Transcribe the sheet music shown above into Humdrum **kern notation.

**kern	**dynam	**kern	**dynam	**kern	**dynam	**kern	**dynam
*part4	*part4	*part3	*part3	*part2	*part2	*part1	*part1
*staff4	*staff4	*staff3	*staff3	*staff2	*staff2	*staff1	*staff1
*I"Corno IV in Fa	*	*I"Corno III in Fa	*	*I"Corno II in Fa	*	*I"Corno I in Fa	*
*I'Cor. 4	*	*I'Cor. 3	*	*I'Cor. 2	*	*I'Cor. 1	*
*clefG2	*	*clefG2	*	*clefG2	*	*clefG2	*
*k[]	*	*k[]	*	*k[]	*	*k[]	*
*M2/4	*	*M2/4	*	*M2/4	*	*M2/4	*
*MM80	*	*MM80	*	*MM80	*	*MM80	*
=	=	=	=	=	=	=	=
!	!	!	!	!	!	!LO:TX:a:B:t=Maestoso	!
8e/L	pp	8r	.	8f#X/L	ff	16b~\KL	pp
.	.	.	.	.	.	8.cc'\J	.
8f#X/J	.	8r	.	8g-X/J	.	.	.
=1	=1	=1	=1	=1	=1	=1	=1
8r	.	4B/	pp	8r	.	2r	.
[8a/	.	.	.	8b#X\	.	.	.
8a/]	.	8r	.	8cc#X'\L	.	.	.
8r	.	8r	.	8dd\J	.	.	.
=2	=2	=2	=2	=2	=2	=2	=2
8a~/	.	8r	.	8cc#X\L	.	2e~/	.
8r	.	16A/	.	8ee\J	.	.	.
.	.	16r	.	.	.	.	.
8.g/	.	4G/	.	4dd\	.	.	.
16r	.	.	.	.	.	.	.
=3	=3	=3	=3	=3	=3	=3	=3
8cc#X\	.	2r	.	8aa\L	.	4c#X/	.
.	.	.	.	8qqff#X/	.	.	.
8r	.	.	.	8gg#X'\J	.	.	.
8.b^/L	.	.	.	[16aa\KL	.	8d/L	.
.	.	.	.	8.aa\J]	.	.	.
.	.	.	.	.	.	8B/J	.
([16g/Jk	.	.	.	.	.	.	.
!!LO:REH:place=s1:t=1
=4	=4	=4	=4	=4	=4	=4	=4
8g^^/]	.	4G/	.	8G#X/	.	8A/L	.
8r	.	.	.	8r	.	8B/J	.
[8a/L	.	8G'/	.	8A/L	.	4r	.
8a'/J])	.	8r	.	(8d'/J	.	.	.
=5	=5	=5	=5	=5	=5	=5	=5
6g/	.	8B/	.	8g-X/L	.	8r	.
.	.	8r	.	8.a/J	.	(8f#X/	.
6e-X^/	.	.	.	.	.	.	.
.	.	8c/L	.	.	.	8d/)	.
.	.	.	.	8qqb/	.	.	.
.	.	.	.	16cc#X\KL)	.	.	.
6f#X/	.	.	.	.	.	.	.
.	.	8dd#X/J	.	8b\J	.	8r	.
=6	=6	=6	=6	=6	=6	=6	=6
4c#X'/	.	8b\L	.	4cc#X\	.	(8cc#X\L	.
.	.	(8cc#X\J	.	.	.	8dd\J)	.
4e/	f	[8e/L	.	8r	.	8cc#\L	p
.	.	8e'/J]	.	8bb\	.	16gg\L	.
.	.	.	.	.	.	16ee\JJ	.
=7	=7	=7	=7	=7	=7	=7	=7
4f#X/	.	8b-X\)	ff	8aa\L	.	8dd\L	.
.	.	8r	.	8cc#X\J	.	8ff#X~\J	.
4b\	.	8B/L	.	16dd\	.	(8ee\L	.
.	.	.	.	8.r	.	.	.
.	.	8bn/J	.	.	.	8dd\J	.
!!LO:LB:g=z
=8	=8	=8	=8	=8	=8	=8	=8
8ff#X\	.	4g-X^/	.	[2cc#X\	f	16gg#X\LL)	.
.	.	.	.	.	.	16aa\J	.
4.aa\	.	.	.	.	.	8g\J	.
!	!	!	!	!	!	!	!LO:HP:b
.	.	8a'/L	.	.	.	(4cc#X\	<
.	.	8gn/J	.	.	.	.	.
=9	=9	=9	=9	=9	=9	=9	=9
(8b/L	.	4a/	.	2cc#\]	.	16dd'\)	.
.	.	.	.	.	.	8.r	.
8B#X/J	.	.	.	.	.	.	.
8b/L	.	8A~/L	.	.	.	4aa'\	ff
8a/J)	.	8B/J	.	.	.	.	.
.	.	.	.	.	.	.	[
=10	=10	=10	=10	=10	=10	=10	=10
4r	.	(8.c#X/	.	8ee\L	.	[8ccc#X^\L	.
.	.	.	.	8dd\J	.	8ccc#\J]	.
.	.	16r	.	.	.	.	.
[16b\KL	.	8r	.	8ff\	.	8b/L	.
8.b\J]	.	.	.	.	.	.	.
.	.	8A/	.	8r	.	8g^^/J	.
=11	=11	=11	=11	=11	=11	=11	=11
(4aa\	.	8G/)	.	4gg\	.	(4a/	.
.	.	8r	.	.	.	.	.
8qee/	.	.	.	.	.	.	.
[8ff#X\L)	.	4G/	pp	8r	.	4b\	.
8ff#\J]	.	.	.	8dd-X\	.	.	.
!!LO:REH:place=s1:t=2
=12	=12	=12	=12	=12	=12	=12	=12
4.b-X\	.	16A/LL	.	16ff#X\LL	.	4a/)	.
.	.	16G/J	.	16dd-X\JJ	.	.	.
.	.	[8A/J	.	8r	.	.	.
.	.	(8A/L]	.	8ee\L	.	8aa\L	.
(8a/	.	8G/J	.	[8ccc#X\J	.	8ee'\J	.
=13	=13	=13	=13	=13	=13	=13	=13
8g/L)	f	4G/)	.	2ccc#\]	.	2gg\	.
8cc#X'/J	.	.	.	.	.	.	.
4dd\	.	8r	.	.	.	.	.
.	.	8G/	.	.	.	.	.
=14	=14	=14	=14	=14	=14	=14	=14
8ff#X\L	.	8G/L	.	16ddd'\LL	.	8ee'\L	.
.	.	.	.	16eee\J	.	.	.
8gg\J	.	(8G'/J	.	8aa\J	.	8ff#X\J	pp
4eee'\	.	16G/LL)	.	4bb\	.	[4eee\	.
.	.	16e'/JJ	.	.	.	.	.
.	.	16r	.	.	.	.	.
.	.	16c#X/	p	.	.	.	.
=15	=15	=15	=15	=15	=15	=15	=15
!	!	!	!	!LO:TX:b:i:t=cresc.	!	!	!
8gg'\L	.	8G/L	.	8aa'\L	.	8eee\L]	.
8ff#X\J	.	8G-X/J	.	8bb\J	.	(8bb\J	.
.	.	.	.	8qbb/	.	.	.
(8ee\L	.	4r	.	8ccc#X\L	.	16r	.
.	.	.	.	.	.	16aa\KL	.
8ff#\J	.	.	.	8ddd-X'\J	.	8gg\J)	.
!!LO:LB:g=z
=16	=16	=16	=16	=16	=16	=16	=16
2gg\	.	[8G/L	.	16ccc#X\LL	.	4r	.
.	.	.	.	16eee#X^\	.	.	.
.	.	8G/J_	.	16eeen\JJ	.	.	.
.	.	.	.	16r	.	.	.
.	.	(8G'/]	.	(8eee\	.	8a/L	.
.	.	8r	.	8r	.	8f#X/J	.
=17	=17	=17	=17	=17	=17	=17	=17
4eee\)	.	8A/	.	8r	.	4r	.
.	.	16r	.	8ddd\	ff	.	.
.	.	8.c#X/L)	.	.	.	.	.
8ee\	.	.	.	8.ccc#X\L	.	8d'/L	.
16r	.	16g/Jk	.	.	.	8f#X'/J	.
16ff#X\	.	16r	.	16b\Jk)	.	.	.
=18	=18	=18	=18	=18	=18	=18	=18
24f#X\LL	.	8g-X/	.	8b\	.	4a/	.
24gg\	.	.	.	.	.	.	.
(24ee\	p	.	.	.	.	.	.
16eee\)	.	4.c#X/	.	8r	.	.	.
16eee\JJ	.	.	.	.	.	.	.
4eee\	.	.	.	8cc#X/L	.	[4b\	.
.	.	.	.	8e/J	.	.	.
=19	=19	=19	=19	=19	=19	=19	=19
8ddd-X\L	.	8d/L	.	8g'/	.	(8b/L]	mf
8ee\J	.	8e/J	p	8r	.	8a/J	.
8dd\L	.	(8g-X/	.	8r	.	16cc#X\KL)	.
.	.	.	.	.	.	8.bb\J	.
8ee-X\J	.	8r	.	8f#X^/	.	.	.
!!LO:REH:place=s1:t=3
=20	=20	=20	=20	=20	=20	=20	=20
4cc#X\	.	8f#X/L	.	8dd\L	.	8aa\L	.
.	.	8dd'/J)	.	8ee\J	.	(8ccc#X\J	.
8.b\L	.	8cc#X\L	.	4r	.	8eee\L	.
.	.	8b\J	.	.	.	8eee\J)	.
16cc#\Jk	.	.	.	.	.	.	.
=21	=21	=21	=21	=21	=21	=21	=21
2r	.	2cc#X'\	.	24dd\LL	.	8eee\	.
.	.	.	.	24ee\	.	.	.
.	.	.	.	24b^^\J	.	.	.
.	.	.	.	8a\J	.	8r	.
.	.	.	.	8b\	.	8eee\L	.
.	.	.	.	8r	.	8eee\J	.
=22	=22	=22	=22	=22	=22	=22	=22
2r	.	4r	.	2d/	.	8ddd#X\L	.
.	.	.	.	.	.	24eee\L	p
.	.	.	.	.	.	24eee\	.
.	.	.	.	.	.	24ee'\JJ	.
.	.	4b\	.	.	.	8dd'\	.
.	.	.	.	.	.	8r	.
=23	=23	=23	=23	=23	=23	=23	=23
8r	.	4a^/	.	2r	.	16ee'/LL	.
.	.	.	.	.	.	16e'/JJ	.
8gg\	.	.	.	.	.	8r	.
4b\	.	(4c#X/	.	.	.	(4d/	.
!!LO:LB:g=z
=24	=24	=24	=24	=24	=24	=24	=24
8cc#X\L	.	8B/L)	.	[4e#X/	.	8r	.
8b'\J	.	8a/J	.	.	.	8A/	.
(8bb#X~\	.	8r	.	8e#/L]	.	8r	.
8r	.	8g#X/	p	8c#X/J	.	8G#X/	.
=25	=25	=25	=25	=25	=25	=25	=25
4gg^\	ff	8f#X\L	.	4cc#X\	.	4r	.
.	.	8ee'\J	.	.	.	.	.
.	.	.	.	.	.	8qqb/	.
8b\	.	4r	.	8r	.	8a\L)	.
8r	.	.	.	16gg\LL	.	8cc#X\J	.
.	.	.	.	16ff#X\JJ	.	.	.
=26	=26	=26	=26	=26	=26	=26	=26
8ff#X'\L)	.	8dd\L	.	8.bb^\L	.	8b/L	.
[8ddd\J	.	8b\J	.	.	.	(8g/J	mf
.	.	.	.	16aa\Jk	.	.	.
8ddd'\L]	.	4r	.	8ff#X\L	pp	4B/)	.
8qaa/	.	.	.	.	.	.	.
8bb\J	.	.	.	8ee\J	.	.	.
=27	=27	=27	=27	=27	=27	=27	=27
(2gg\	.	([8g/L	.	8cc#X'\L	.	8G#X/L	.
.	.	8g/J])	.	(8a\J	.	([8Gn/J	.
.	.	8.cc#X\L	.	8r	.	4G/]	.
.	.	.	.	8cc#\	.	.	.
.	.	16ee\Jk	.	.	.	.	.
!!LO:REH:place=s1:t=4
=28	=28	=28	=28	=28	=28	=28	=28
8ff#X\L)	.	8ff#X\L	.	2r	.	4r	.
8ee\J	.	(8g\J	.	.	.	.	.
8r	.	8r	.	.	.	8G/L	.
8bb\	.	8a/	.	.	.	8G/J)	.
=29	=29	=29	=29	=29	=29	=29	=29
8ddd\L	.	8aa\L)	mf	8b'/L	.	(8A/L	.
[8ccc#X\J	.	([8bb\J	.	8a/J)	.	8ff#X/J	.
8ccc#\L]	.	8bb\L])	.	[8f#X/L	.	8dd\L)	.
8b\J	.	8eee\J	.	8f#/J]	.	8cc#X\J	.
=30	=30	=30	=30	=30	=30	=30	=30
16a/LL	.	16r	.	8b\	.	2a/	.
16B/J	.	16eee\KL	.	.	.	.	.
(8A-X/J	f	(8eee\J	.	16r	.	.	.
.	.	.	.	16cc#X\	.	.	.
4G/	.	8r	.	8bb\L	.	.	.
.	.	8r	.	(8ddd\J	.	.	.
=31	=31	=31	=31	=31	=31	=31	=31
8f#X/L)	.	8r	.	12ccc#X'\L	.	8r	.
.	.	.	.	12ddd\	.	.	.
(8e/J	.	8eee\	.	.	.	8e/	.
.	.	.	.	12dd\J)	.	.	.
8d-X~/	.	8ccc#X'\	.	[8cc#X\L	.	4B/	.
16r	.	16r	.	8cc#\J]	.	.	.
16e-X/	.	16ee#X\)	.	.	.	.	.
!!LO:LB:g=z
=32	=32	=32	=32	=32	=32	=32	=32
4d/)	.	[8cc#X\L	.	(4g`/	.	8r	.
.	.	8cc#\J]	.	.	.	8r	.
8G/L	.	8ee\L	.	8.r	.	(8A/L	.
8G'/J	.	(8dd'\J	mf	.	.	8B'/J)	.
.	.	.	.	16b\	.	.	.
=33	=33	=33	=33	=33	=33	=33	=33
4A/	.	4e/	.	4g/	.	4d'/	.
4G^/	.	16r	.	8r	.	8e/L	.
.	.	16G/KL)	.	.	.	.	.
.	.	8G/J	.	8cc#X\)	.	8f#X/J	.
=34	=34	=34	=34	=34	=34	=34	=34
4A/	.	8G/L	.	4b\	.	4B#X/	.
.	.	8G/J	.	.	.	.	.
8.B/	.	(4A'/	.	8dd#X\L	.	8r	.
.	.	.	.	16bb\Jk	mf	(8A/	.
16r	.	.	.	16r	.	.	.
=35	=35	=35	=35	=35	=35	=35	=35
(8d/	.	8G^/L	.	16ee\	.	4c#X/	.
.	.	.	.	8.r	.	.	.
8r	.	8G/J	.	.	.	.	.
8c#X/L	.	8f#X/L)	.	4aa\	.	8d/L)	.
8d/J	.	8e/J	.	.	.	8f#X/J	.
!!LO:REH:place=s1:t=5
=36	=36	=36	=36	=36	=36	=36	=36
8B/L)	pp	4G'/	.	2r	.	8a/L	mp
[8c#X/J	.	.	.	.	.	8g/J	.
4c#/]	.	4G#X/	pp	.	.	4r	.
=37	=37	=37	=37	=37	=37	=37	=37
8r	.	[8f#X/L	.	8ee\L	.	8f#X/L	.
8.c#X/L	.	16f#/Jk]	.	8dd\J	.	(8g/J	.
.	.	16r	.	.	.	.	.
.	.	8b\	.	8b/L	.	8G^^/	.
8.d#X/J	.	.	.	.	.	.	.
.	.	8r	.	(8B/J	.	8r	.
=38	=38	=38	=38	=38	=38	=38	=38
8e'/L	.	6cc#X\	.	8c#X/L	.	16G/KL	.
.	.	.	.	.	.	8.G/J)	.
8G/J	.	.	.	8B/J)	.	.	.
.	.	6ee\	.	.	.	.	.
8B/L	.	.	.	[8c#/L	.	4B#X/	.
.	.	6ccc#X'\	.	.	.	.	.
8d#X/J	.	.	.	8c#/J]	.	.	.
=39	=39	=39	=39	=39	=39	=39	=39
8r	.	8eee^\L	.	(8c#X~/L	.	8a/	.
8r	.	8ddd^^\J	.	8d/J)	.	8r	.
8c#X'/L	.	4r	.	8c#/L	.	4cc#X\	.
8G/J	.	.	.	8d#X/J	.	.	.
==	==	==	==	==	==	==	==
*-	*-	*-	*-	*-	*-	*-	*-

TASK TO CARRY OUT:
Identify every line of the records above that contains the string "kern", and copy each such line in full.

RESULT OF THE TASK:
Transcribe the sheet music shown above into Humdrum **kern notation.
**kern	**dynam	**kern	**dynam	**kern	**dynam	**kern	**dynam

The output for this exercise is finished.